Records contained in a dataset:
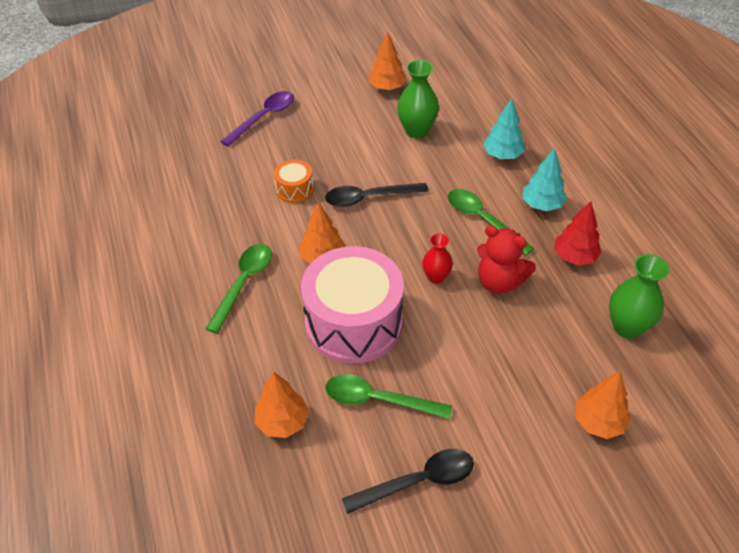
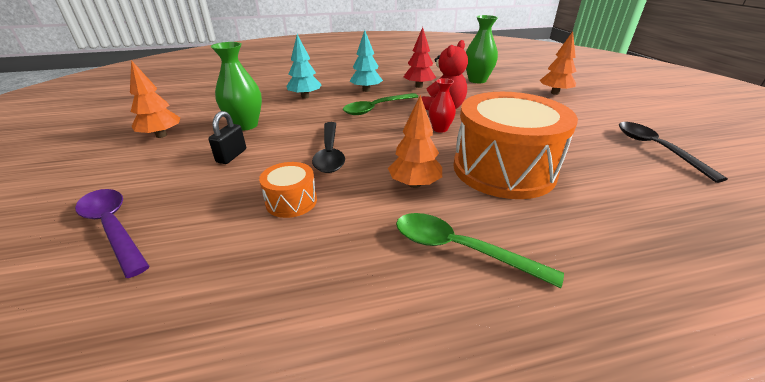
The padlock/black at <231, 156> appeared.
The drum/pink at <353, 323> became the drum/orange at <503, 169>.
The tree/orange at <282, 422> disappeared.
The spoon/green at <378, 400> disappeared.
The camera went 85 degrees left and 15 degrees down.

_What you will do_:
Beginning at the line that holds "The drum/pink at", reproduce each line of the records above down to and including the last one.

_Finished exercise_:
The drum/pink at <353, 323> became the drum/orange at <503, 169>.
The tree/orange at <282, 422> disappeared.
The spoon/green at <378, 400> disappeared.
The camera went 85 degrees left and 15 degrees down.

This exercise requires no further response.